If a line in the records below contains the word "yellow", copy it out.
----- MATERIAL PROVIDED -----
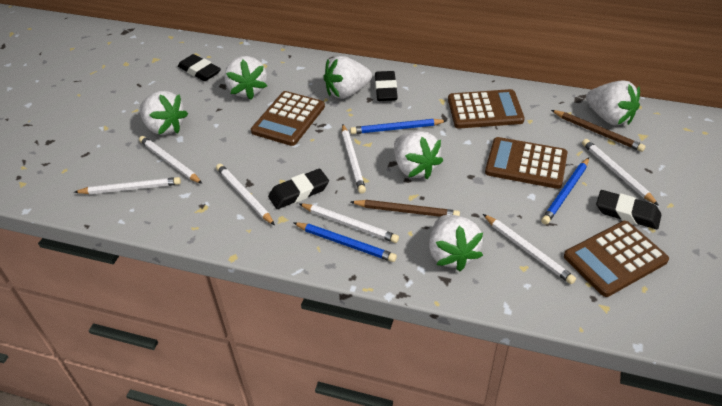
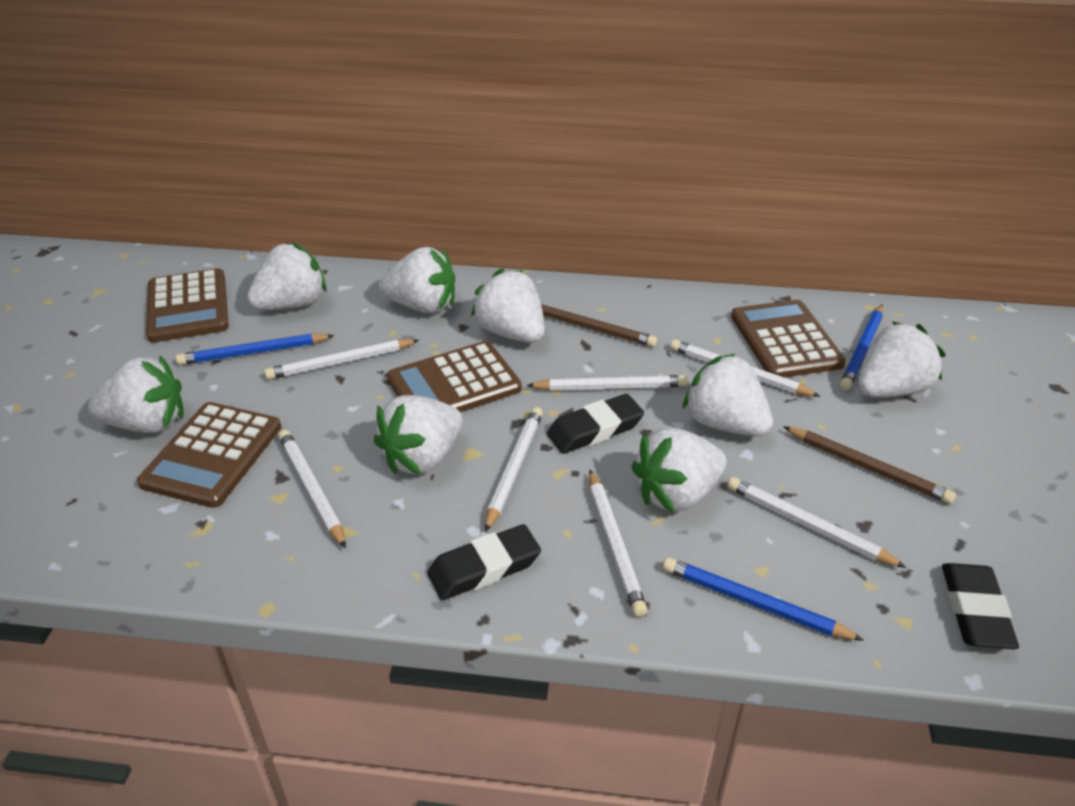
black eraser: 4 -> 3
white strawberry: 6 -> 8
-----
----- MATERIAL PROVIDED -----
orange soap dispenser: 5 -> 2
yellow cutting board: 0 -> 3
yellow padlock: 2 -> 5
-----
SOLUTION FOR THIS PROBLEM:
yellow cutting board: 0 -> 3
yellow padlock: 2 -> 5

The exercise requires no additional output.